* [Exercise details]:
Omit the pictures and return exactly the stretch of the material below from the line with "(266, 333) = (507, 468): grey bell -> none" through the line with "(395, 272) = (240, 185): black shoe -> none".
Segment Start: Listed records
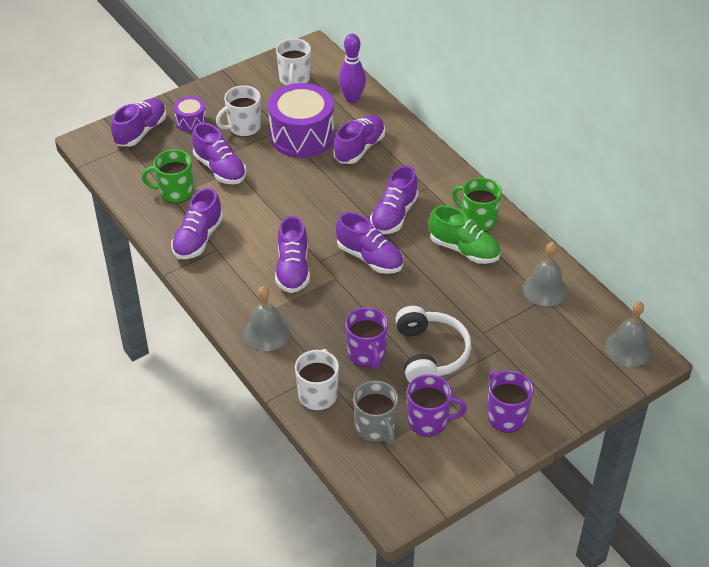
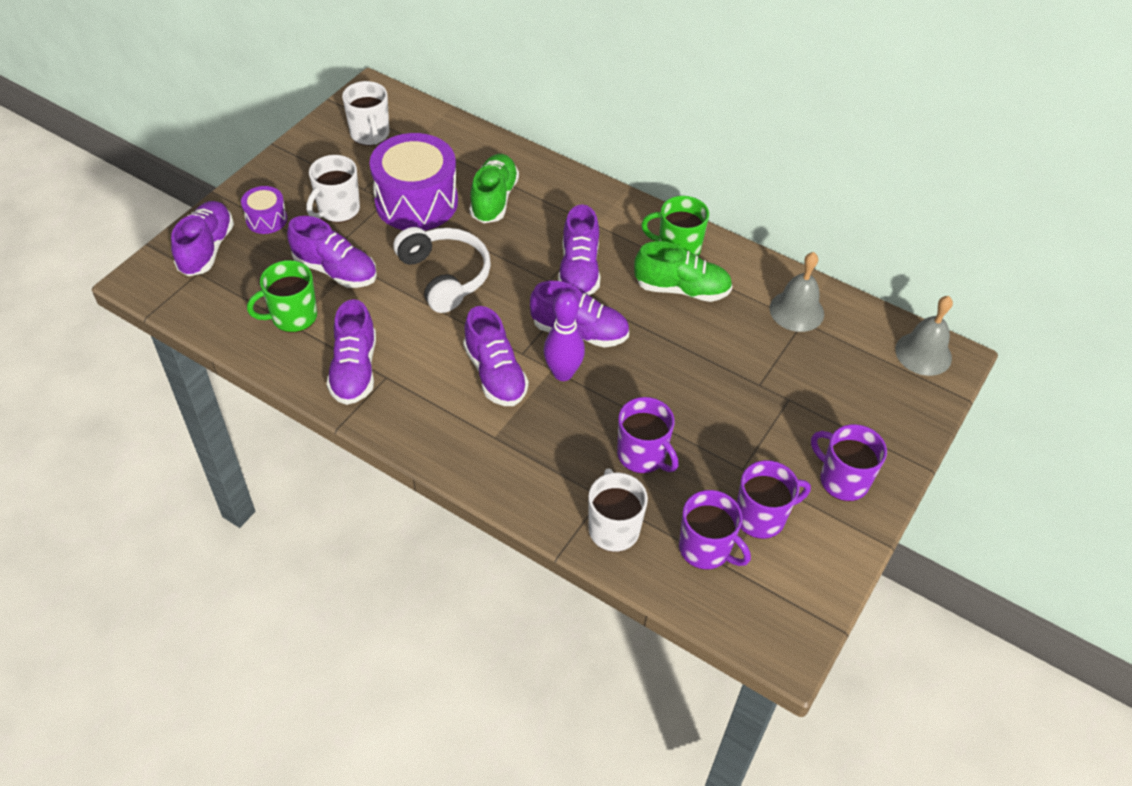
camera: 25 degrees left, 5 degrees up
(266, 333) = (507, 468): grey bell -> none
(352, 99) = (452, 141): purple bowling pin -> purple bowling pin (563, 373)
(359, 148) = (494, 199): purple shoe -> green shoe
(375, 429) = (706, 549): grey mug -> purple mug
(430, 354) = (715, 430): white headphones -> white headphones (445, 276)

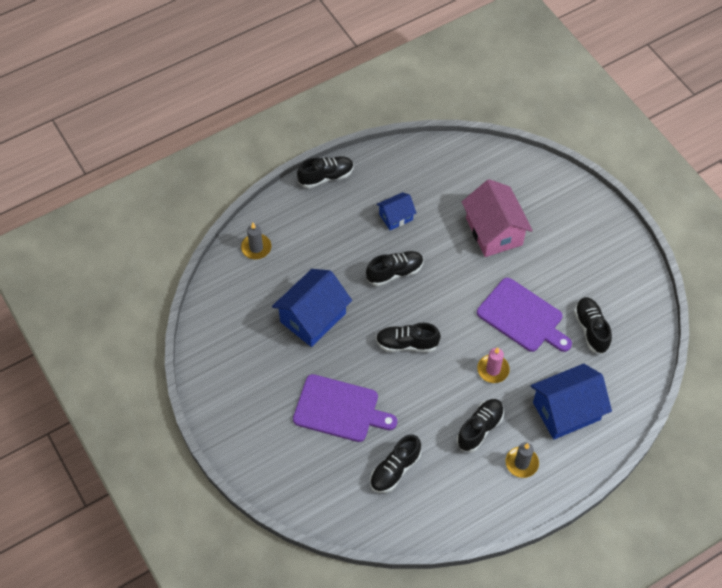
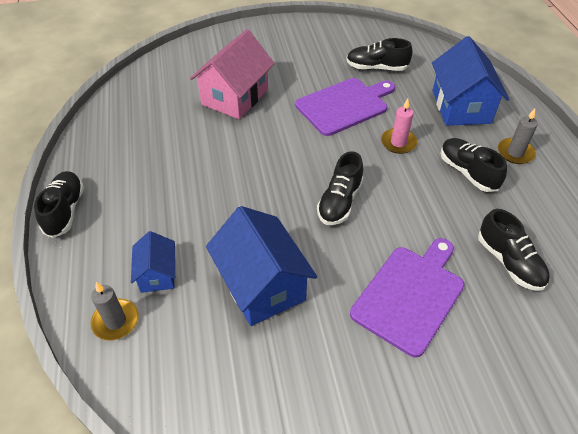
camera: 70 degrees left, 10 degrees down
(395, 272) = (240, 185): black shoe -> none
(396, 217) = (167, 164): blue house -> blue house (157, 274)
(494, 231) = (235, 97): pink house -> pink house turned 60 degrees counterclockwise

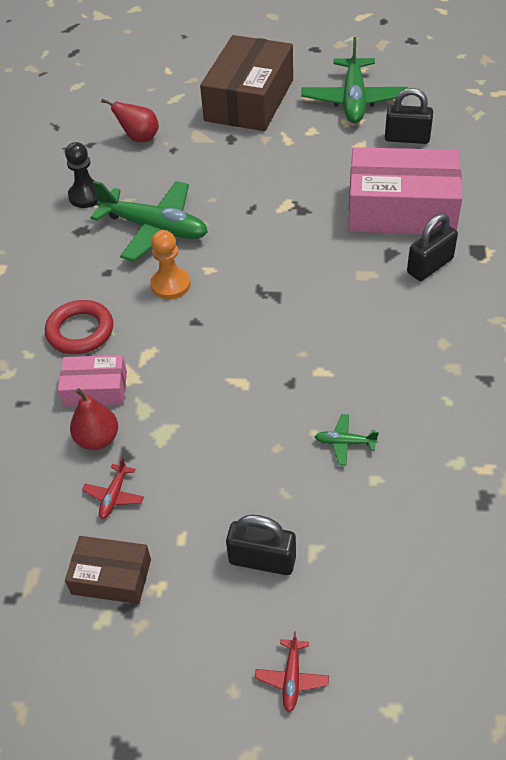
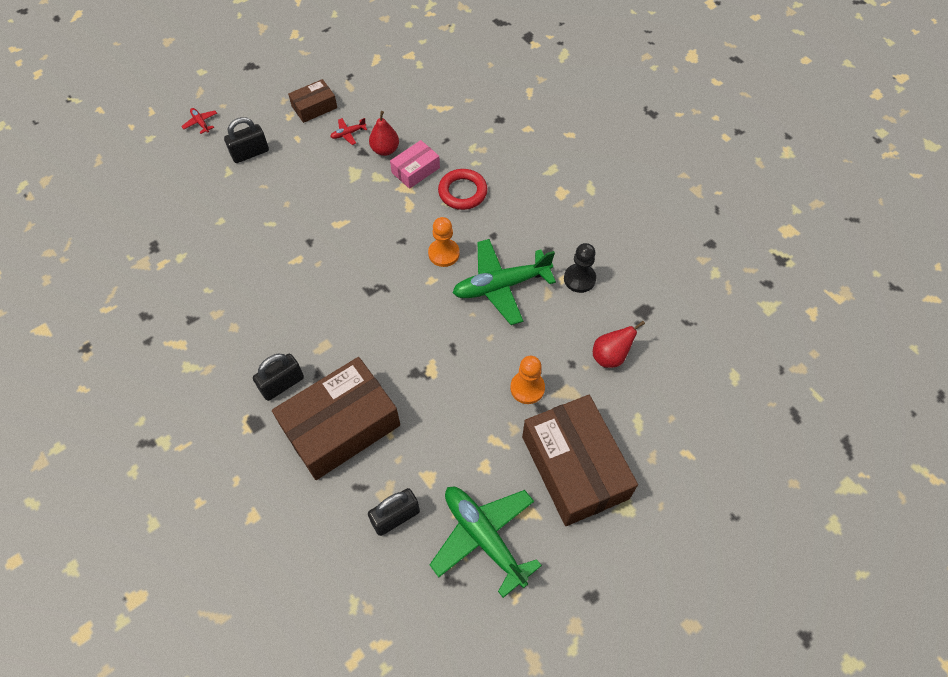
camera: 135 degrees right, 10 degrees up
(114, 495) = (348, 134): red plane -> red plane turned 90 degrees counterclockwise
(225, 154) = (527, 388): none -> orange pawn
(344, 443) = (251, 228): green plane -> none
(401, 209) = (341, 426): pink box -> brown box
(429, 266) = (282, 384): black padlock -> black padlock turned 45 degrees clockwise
Segment End: Listed records
Segment Start: Listed records
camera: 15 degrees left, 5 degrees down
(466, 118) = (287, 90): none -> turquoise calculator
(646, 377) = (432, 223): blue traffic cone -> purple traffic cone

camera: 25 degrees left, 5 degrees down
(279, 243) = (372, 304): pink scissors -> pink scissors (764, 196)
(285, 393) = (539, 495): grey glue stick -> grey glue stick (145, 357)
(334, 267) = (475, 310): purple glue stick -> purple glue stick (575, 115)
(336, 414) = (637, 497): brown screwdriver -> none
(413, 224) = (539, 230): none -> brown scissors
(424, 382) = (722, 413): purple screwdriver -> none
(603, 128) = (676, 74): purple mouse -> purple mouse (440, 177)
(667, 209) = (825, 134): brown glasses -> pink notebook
Segment End: Listed records
Segment Start: Listed records
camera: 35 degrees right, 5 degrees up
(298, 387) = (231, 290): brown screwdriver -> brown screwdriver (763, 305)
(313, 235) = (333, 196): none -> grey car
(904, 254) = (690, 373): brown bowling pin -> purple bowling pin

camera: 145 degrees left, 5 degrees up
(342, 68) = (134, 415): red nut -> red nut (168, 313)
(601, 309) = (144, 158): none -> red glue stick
Segment End: Listed records
* [Completed exercise]:
(266, 333) = (507, 468): grey bell -> none
(352, 99) = (452, 141): purple bowling pin -> purple bowling pin (563, 373)
(359, 148) = (494, 199): purple shoe -> green shoe
(375, 429) = (706, 549): grey mug -> purple mug
(430, 354) = (715, 430): white headphones -> white headphones (445, 276)

camera: 70 degrees left, 10 degrees down
(395, 272) = (240, 185): black shoe -> none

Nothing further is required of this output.